### [PROBLEM REQUIREMENTS]
Reproduce the full listing below character for character, leaving out the picture.

*** INPUT FOR THIS TASK

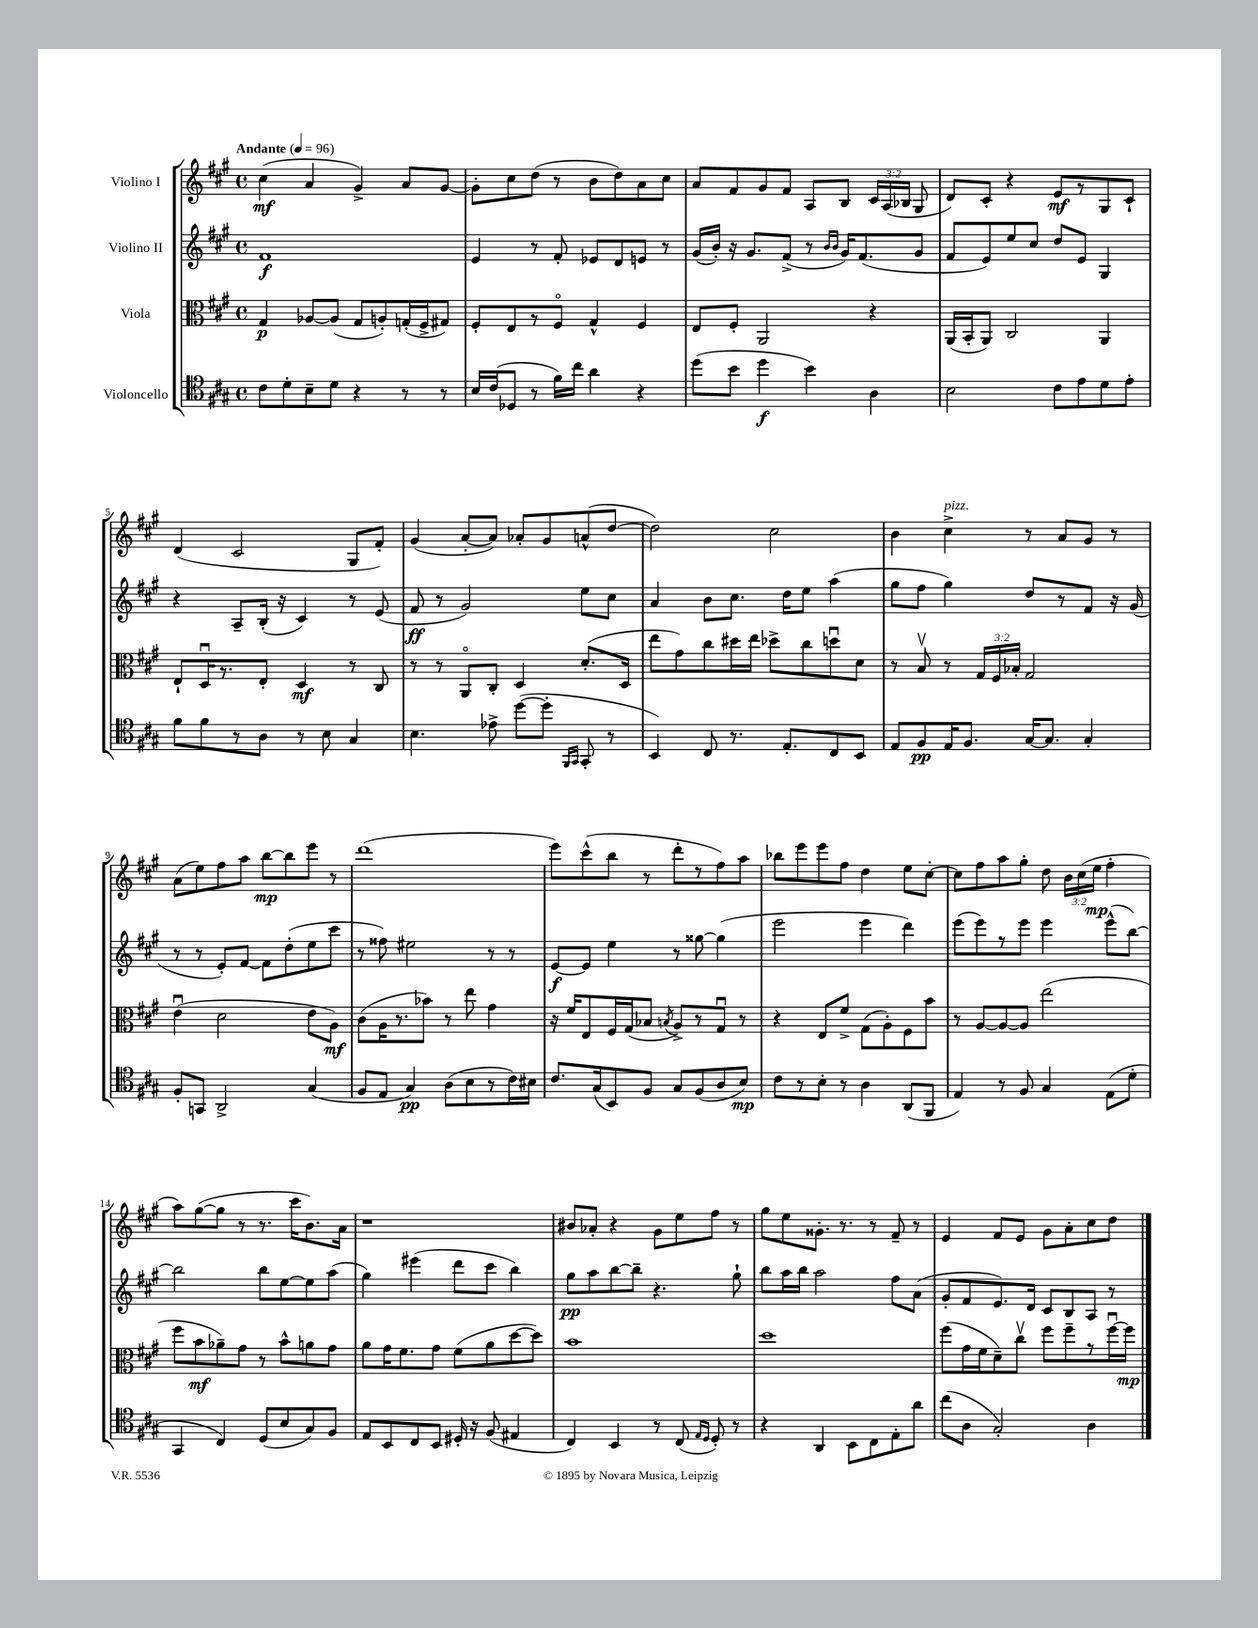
<<
\new StaffGroup <<
\new Staff = "s0" \with { instrumentName = "Violino I" } {
    \clef treble \key a \major \defaultTimeSignature \time 4/4 \override Staff.TupletNumber.text = #tuplet-number::calc-fraction-text \tempo "Andante" 4 = 96
    \autoBeamOff cis''4\mf( a'4 gis'4->) a'8[ gis'8]~ |
    gis'8[-. cis''8 d''8]( r8 b'8[ d''8) a'8 cis''8] |
    a'8[ fis'8 gis'8 fis'8] a8[ b8] \tuplet 3/2 { cis'16[ a16( bes16] } gis8 |
    d'8[) cis'8]-. r4 e'8[\mf r8 gis8 cis'8]-! |
    d'4( cis'2 gis8[ fis'8]-.) |
    gis'4( a'8[~-. a'8]) aes'8[-. gis'8 a'8-^( d''8]~ |
    d''2) cis''2 |
    b'4 cis''4->^\markup { \italic "pizz." } r8 a'8[ gis'8] r8 |
    a'8[( e''8) fis''8 a''8] b''8[~\mp b''8 e'''8] r8 |
    d'''1( |
    e'''8[) cis'''8-^( b''8] r8 d'''8[-. r8 fis''8) a''8] |
    bes''8[ e'''8 e'''8 fis''8] d''4 e''8[ cis''8]~-. |
    cis''8[ fis''8 a''8 gis''8]-. d''8 \tuplet 3/2 { b'16[ cis''16( e''16]\mp } fis''4-. |
    a''8[) gis''8~( gis''8] r8 r8. cis'''16[ b'8.) a'16] |
    r1 |
    bis'8[ aes'8]-. r4 gis'8[ e''8 fis''8] r8 |
    gis''8[ e''8 gisis'8.]-. r8. r8 fis'8-- r8 |
    e'4 fis'8[ e'8] gis'8[ a'8-. cis''8 d''8] \bar "|." |
}
\new Staff = "s1" \with { instrumentName = "Violino II" } {
    \clef treble \key a \major \defaultTimeSignature \time 4/4
    \autoBeamOff fis'1\f |
    e'4 r8 fis'8-. ees'8[ d'8 e'8] r8 |
    gis'16[( b'16]-.) r16 gis'8.[ fis'8]->( r8 \grace { b'16[ b'16] } gis'16[) fis'8.( gis'8] |
    fis'8[ e'8) e''8 cis''8] d''8[ e'8] gis4 |
    r4 a8[-- b16]-.( r16 cis'4) r8 e'8( |
    fis'8\ff r8 gis'2) e''8[ cis''8] |
    a'4 b'8[ cis''8.] d''16[ e''8] a''4( |
    gis''8[ fis''8] gis''4) d''8[ r8 fis'8] r16 gis'16( |
    r8 r8 e'8[-.) fis'8]~ fis'8[ d''8-.( e''8 cis'''8] |
    r8 fisis''8) eis''2 r8 r8 |
    e'8[~\f e'8] e''4 r8 gisis''8~ gisis''4( |
    e'''2 e'''4 d'''4) |
    e'''8[( e'''8) r8 e'''8] e'''4 e'''8[-^( b''8]~) |
    b''2 b''8[ e''8~ e''8 a''8]( |
    gis''4) eis'''4( d'''8[ cis'''8] b''4) |
    gis''8[\pp a''8 b''8~ b''8]-- r4. gis''8-! |
    b''8[ a''16 b''16] a''2 fis''8[ a'8]( |
    gis'8[-. fis'8 e'8.) d'16] cis'8[ b8 a8] r8 \bar "|." |
}
\new Staff = "s2" \with { instrumentName = "Viola" } {
    \clef alto \key a \major \defaultTimeSignature \time 4/4 \override Staff.TupletNumber.text = #tuplet-number::calc-fraction-text
    \autoBeamOff gis4\p aes8[~ aes8]( gis8[ a8-.) g16-.( fis16-> gis8]) |
    fis8[-. e8 r8 fis8]\flageolet gis4-^ fis4 |
    e8[ fis8]-. a,2 r4 |
    a,16[( b,16-. a,8]) cis2 a,4 |
    e8[-! d16\downbow r8. e8]-. d4\mf r8 cis8 |
    r8 r8 a,8[\flageolet cis8]-. d4 d'8.[-.( d16] |
    e''8[ gis'8) cis''8 dis''16 e''16] des''8[-> cis''8 d''8\downbow d'8] |
    r8 b8\upbow r8 \tuplet 3/2 { gis16[ fis16 bes16]-. } gis2 |
    e'4\downbow( d'2 e'8[ a8]\mf) |
    cis'8[( a16 r8. bes'8]) r8 e''8 gis'4 |
    r16 fis'16[ e8 fis16 gis16( bes8] \acciaccatura { b8 } a8[->) r8 gis8]\downbow r8 |
    r4 e8[ fis'8]-> gis8[( a8-.) fis8 b'8] |
    r8 a8[~ a8~ a8] e''2( |
    fis''8[ b'8\mf aes'8--) gis'8] r8 b'8[-^ a'8 gis'8] |
    a'8[ gis'16 fis'8. gis'8] fis'8[( a'8 d''8~ d''8]) |
    b'1 |
    d''1 |
    fis''8[( gis'16 fis'16 d'8--) cis''8]\upbow fis''8[ fis''8-- r8 fis''16~\downbow fis''16]\mp \bar "|." |
}
\new Staff = "s3" \with { instrumentName = "Violoncello" } {
    \clef tenor \key a \major \defaultTimeSignature \time 4/4
    \autoBeamOff cis'8[ d'8-. b8-- d'8] r4 r8 r8 |
    b16[ cis'16( des8] r8 fis'16[) cis''16] a'4 r4 |
    d''8[( b'8] d''4\f b'4) a4 |
    b2 cis'8[ e'8 d'8 e'8]-. |
    fis'8[ fis'8 r8 a8] r8 b8 gis4 |
    b4. ees'8-> d''8[~( d''8]-. \grace { fis,16[ gis,16] } gis,8-. r8 |
    b,4) cis8 r8. e8.[-. cis8 b,8] |
    e8[ fis8\pp e16 fis8.] gis16[~ gis8.] gis4-. |
    fis8[-. g,8] a,2-> gis4( |
    fis8[ e8] gis4\pp) a8[( b8 r8 cis'16) bis16] |
    cis'8.[ gis16( b,8) fis8] gis8[ fis8( a8 b8]\mp) |
    cis'8[ r8 b8]-. r8 a4 a,8[( fis,8] |
    e4) r8 fis8 gis4 e8[( d'8]-. |
    gis,4 cis4) d8[( b8 gis8) fis8] |
    e8[ b,8 cis8 b,8] dis16-. r16 fis8( eis4 |
    cis4) b,4 r8 cis8( \grace { e16[ d16] } d8-.) r8 |
    r4 a,4 b,8[ cis8 e8-. a'8] |
    cis''8[( a8] gis2-.) a4 \bar "|." |
}
>>
>>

******

### [RESULT OF THE TASK]
<<
\new StaffGroup <<
\new Staff = "s0" \with { instrumentName = "Violino I" } {
    \clef treble \key a \major \defaultTimeSignature \time 4/4 \override Staff.TupletNumber.text = #tuplet-number::calc-fraction-text \tempo "Andante" 4 = 96
    \autoBeamOff cis''4\mf( a'4 gis'4->) a'8[ gis'8]~ |
    gis'8[-. cis''8 d''8]( r8 b'8[ d''8) a'8 cis''8] |
    a'8[ fis'8 gis'8 fis'8] a8[ b8] \tuplet 3/2 { cis'16[ a16( bes16] } gis8 |
    d'8[) cis'8]-. r4 e'8[\mf r8 gis8 cis'8]-! |
    d'4( cis'2 gis8[ fis'8]-.) |
    gis'4( a'8[~-. a'8]) aes'8[-. gis'8 a'8-^( d''8]~ |
    d''2) cis''2 |
    b'4 cis''4->^\markup { \italic "pizz." } r8 a'8[ gis'8] r8 |
    a'8[( e''8) fis''8 a''8] b''8[~\mp b''8 e'''8] r8 |
    d'''1( |
    e'''8[) cis'''8-^( b''8] r8 d'''8[-. r8 fis''8) a''8] |
    bes''8[ e'''8 e'''8 fis''8] d''4 e''8[ cis''8]~-. |
    cis''8[ fis''8 a''8 gis''8]-. d''8 \tuplet 3/2 { b'16[ cis''16( e''16]\mp } fis''4-. |
    a''8[) gis''8~( gis''8] r8 r8. cis'''16[ b'8.) a'16] |
    r1 |
    bis'8[ aes'8]-. r4 gis'8[ e''8 fis''8] r8 |
    gis''8[ e''8 gisis'8.]-. r8. r8 fis'8-- r8 |
    e'4 fis'8[ e'8] gis'8[ a'8-. cis''8 d''8] \bar "|." |
}
\new Staff = "s1" \with { instrumentName = "Violino II" } {
    \clef treble \key a \major \defaultTimeSignature \time 4/4
    \autoBeamOff fis'1\f |
    e'4 r8 fis'8-. ees'8[ d'8 e'8] r8 |
    gis'16[( b'16]-.) r16 gis'8.[ fis'8]->( r8 \grace { b'16[ b'16] } gis'16[) fis'8.( gis'8] |
    fis'8[ e'8) e''8 cis''8] d''8[ e'8] gis4 |
    r4 a8[-- b16]-.( r16 cis'4) r8 e'8( |
    fis'8\ff r8 gis'2) e''8[ cis''8] |
    a'4 b'8[ cis''8.] d''16[ e''8] a''4( |
    gis''8[ fis''8] gis''4) d''8[ r8 fis'8] r16 gis'16( |
    r8 r8 e'8[-.) fis'8]~ fis'8[ d''8-.( e''8 cis'''8] |
    r8 fisis''8) eis''2 r8 r8 |
    e'8[~\f e'8] e''4 r8 gisis''8~ gisis''4( |
    e'''2 e'''4 d'''4) |
    e'''8[( e'''8) r8 e'''8] e'''4 e'''8[-^( b''8]~) |
    b''2 b''8[ e''8~ e''8 a''8]( |
    gis''4) eis'''4( d'''8[ cis'''8] b''4) |
    gis''8[\pp a''8 b''8~ b''8]-- r4. gis''8-! |
    b''8[ a''16 b''16] a''2 fis''8[ a'8]( |
    gis'8[-. fis'8 e'8.) d'16] cis'8[ b8 a8] r8 \bar "|." |
}
\new Staff = "s2" \with { instrumentName = "Viola" } {
    \clef alto \key a \major \defaultTimeSignature \time 4/4 \override Staff.TupletNumber.text = #tuplet-number::calc-fraction-text
    \autoBeamOff gis4\p aes8[~ aes8]( gis8[ a8-.) g16-.( fis16-> gis8]) |
    fis8[-. e8 r8 fis8]\flageolet gis4-^ fis4 |
    e8[ fis8]-. a,2 r4 |
    a,16[( b,16-. a,8]) cis2 a,4 |
    e8[-! d16\downbow r8. e8]-. d4\mf r8 cis8 |
    r8 r8 a,8[\flageolet cis8]-. d4 d'8.[-.( d16] |
    e''8[ gis'8) cis''8 dis''16 e''16] des''8[-> cis''8 d''8\downbow d'8] |
    r8 b8\upbow r8 \tuplet 3/2 { gis16[ fis16 bes16]-. } gis2 |
    e'4\downbow( d'2 e'8[ a8]\mf) |
    cis'8[( a16 r8. bes'8]) r8 e''8 gis'4 |
    r16 fis'16[ e8 fis16 gis16( bes8] \acciaccatura { b8 } a8[->) r8 gis8]\downbow r8 |
    r4 e8[ fis'8]-> gis8[( a8-.) fis8 b'8] |
    r8 a8[~ a8~ a8] e''2( |
    fis''8[ b'8\mf aes'8--) gis'8] r8 b'8[-^ a'8 gis'8] |
    a'8[ gis'16 fis'8. gis'8] fis'8[( a'8 d''8~ d''8]) |
    b'1 |
    d''1 |
    fis''8[( gis'16 fis'16 d'8--) cis''8]\upbow fis''8[ fis''8-- r8 fis''16~\downbow fis''16]\mp \bar "|." |
}
\new Staff = "s3" \with { instrumentName = "Violoncello" } {
    \clef tenor \key a \major \defaultTimeSignature \time 4/4
    \autoBeamOff cis'8[ d'8-. b8-- d'8] r4 r8 r8 |
    b16[ cis'16( des8] r8 fis'16[) cis''16] a'4 r4 |
    d''8[( b'8] d''4\f b'4) a4 |
    b2 cis'8[ e'8 d'8 e'8]-. |
    fis'8[ fis'8 r8 a8] r8 b8 gis4 |
    b4. ees'8-> d''8[~( d''8]-. \grace { fis,16[ gis,16] } gis,8-. r8 |
    b,4) cis8 r8. e8.[-. cis8 b,8] |
    e8[ fis8\pp e16 fis8.] gis16[~ gis8.] gis4-. |
    fis8[-. g,8] a,2-> gis4( |
    fis8[ e8] gis4\pp) a8[( b8 r8 cis'16) bis16] |
    cis'8.[ gis16( b,8) fis8] gis8[ fis8( a8 b8]\mp) |
    cis'8[ r8 b8]-. r8 a4 a,8[( fis,8] |
    e4) r8 fis8 gis4 e8[( d'8]-. |
    gis,4 cis4) d8[( b8 gis8) fis8] |
    e8[ b,8 cis8 b,8] dis16-. r16 fis8( eis4 |
    cis4) b,4 r8 cis8( \grace { e16[ d16] } d8-.) r8 |
    r4 a,4 b,8[ cis8 e8-. a'8] |
    cis''8[( a8] gis2-.) a4 \bar "|." |
}
>>
>>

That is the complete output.